Bring together every line in the data that includes "none".
------ Data for processing ------
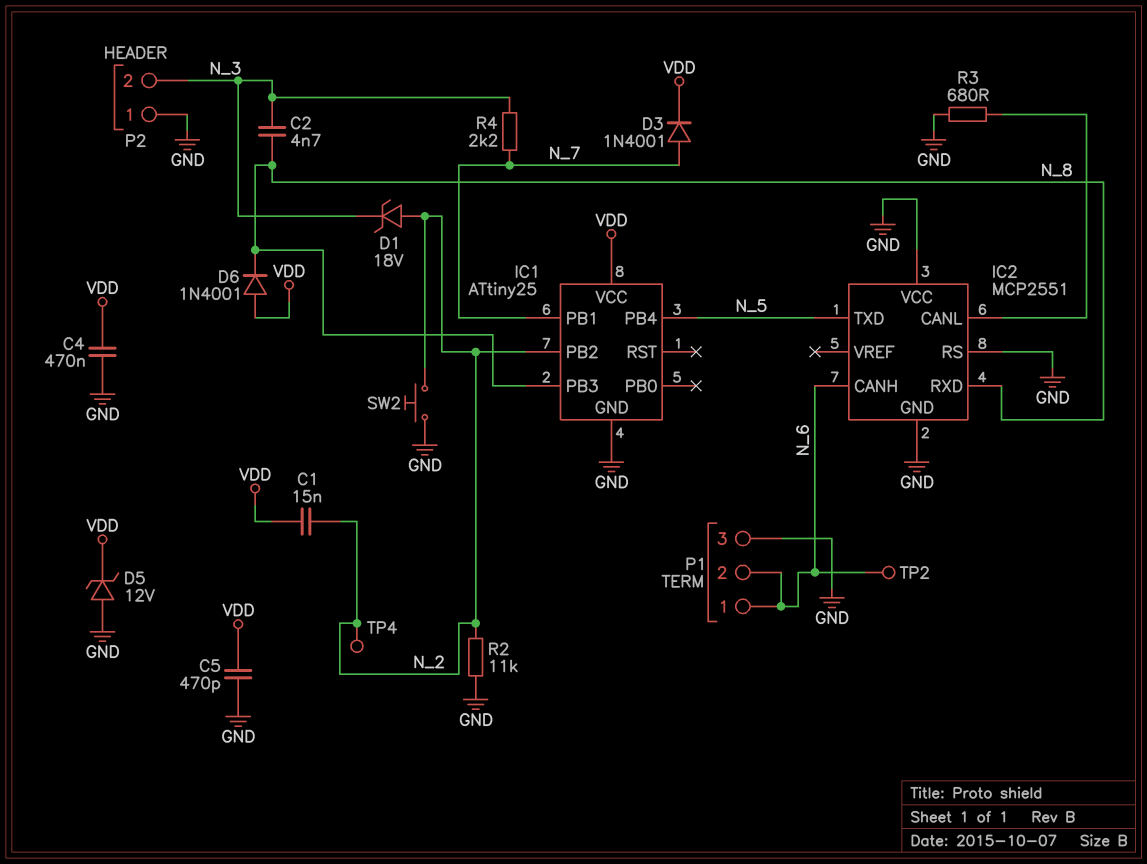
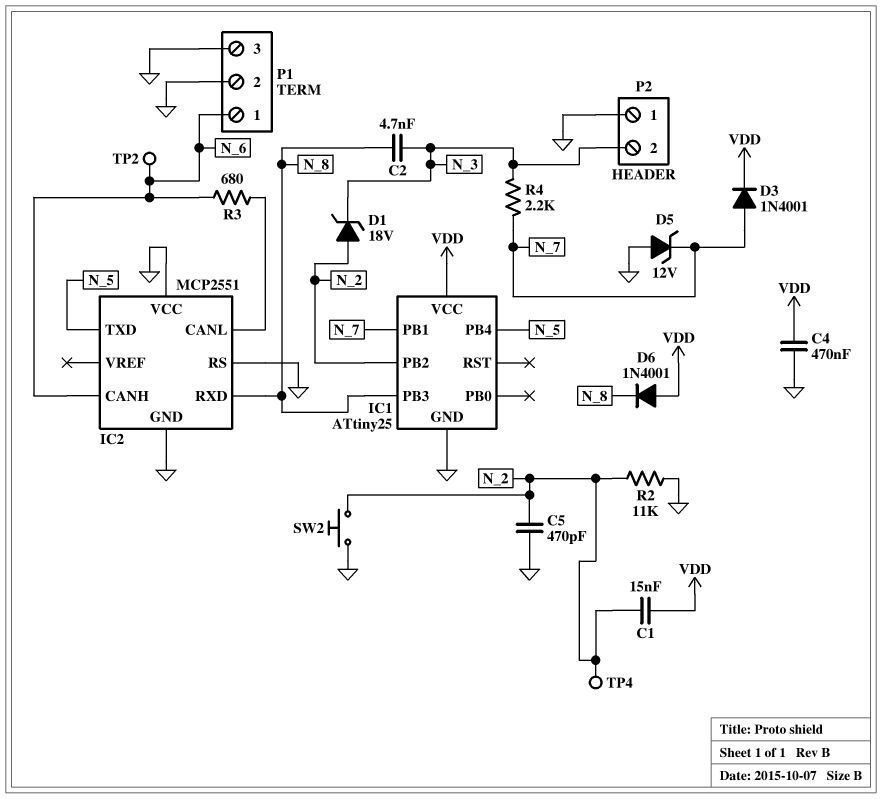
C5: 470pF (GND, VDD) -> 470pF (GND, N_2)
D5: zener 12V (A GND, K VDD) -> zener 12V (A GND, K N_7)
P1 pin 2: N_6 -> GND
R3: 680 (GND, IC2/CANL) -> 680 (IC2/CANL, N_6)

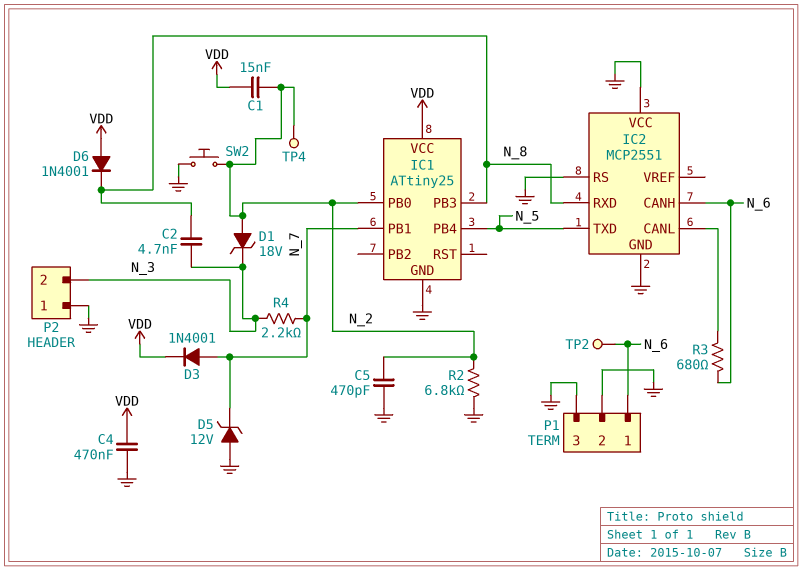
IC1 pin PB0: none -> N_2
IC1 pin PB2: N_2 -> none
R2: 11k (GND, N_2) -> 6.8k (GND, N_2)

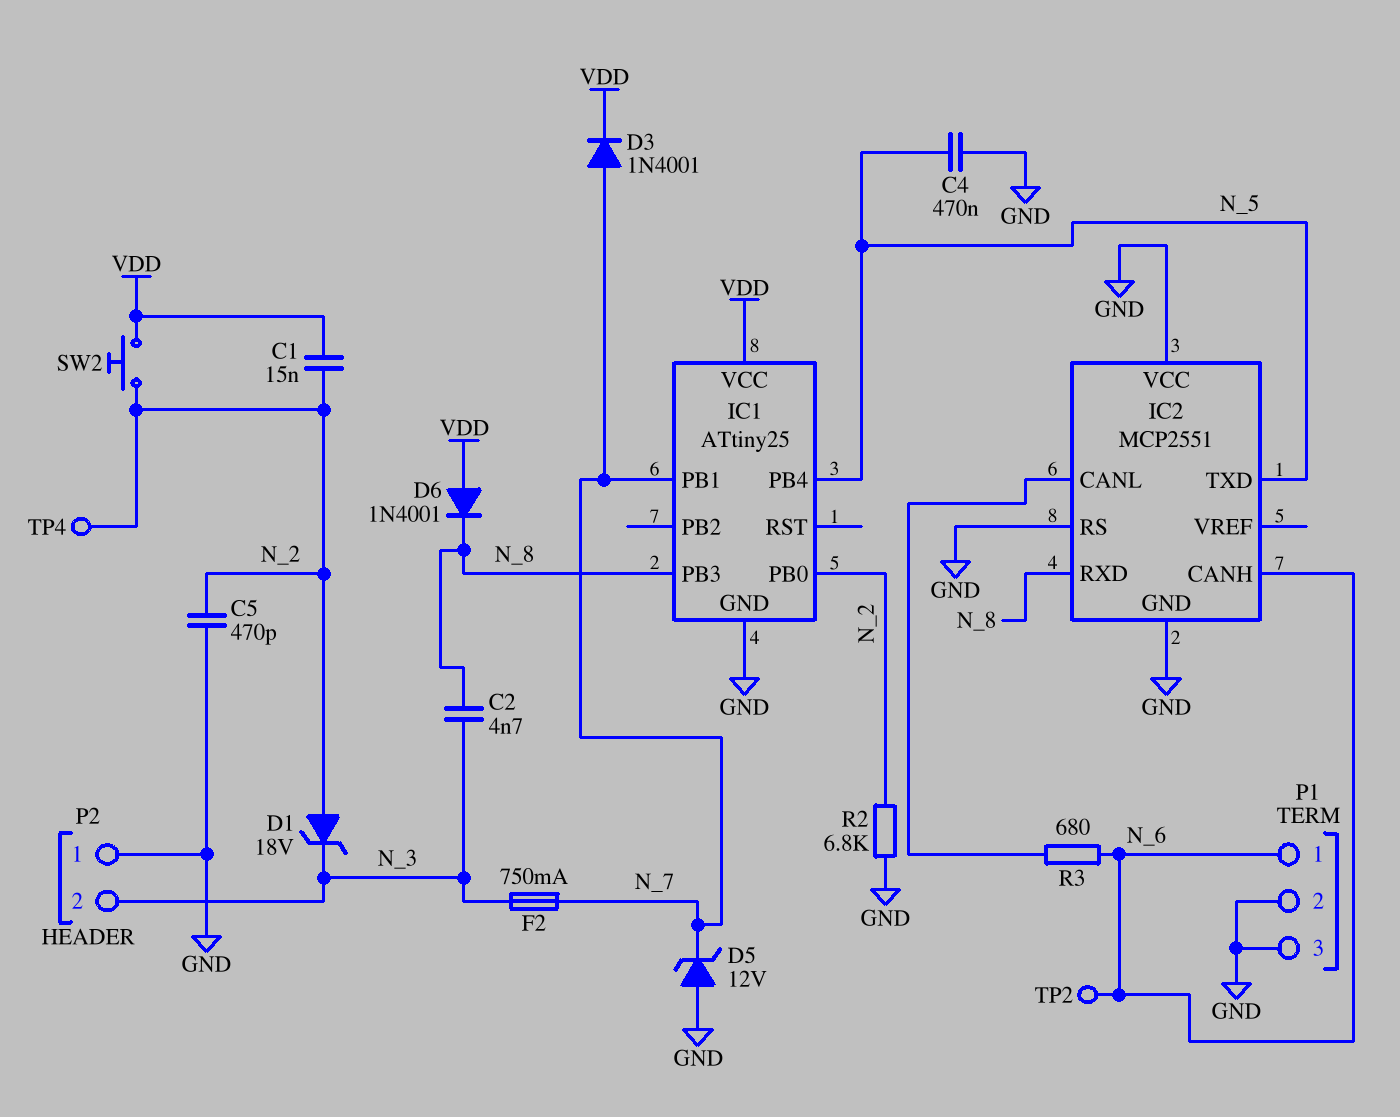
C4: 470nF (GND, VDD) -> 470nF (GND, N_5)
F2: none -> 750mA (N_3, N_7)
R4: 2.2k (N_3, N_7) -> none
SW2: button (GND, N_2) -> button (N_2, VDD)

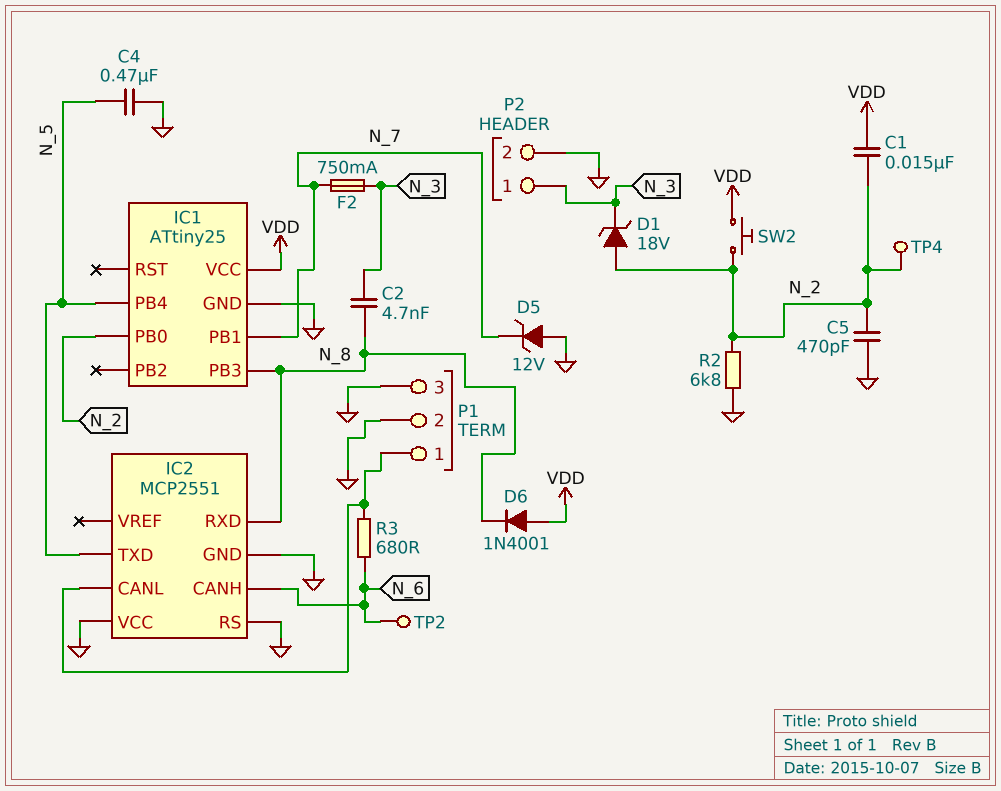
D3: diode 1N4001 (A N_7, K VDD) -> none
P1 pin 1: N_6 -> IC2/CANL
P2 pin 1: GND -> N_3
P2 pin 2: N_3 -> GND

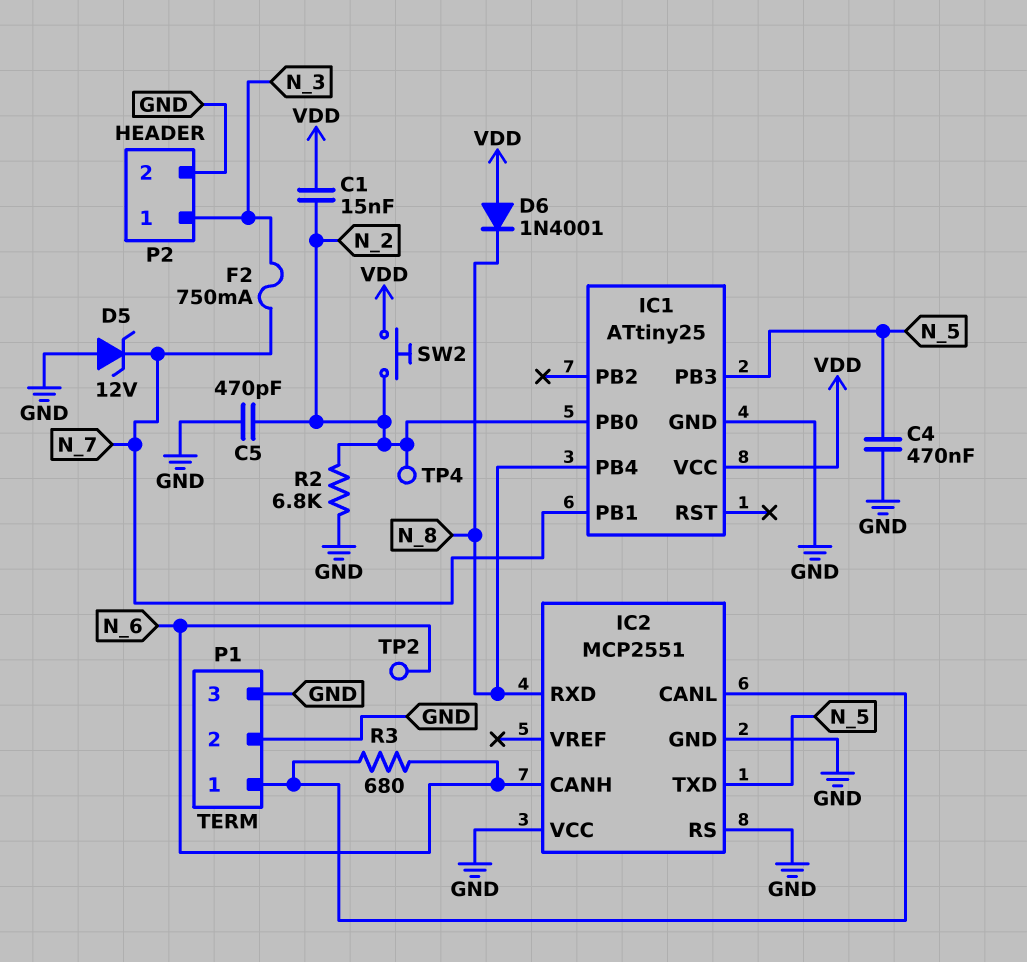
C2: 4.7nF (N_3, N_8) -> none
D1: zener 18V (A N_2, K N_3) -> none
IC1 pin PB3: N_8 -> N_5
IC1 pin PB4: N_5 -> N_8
------
## Answer box
IC1 pin PB0: none -> N_2
IC1 pin PB2: N_2 -> none
F2: none -> 750mA (N_3, N_7)
R4: 2.2k (N_3, N_7) -> none
D3: diode 1N4001 (A N_7, K VDD) -> none
C2: 4.7nF (N_3, N_8) -> none
D1: zener 18V (A N_2, K N_3) -> none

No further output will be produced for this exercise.